── EXERCISE INPUT

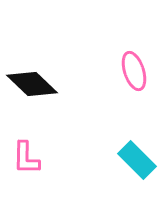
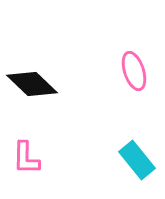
cyan rectangle: rotated 6 degrees clockwise
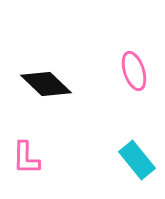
black diamond: moved 14 px right
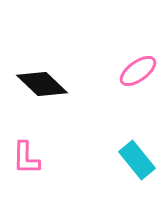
pink ellipse: moved 4 px right; rotated 72 degrees clockwise
black diamond: moved 4 px left
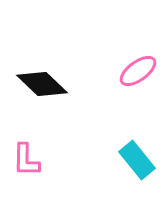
pink L-shape: moved 2 px down
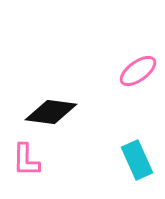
black diamond: moved 9 px right, 28 px down; rotated 36 degrees counterclockwise
cyan rectangle: rotated 15 degrees clockwise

────

-- GOAL --
Please turn the rows above into a numbered list, skipping any blank lines and leaving out the pictures.

-- THE RESULT --
1. cyan rectangle: rotated 6 degrees clockwise
2. black diamond: moved 14 px right
3. pink ellipse: moved 4 px right; rotated 72 degrees clockwise
4. black diamond: moved 4 px left
5. pink L-shape: moved 2 px down
6. black diamond: moved 9 px right, 28 px down; rotated 36 degrees counterclockwise
7. cyan rectangle: rotated 15 degrees clockwise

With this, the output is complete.